_ACTIVITY_:
Using the records below, give again exactly the lines from the line that contains "Warehouse: [609,201,653,245] ->" through the line that contains "Inbox - Anna: [138,437,376,618]", both ends included, and only those.

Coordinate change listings
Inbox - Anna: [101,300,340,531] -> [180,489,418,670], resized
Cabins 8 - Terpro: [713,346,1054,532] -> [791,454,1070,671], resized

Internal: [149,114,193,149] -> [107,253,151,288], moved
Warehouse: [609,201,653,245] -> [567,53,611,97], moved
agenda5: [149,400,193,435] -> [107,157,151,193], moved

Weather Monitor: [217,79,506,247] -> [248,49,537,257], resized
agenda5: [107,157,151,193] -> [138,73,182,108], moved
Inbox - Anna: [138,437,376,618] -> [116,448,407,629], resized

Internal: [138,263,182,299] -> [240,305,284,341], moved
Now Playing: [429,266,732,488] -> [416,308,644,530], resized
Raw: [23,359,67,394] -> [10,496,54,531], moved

_EXERCISE SOLUTION_:
Warehouse: [609,201,653,245] -> [567,53,611,97], moved
agenda5: [149,400,193,435] -> [107,157,151,193], moved

Weather Monitor: [217,79,506,247] -> [248,49,537,257], resized
agenda5: [107,157,151,193] -> [138,73,182,108], moved
Inbox - Anna: [138,437,376,618] -> [116,448,407,629], resized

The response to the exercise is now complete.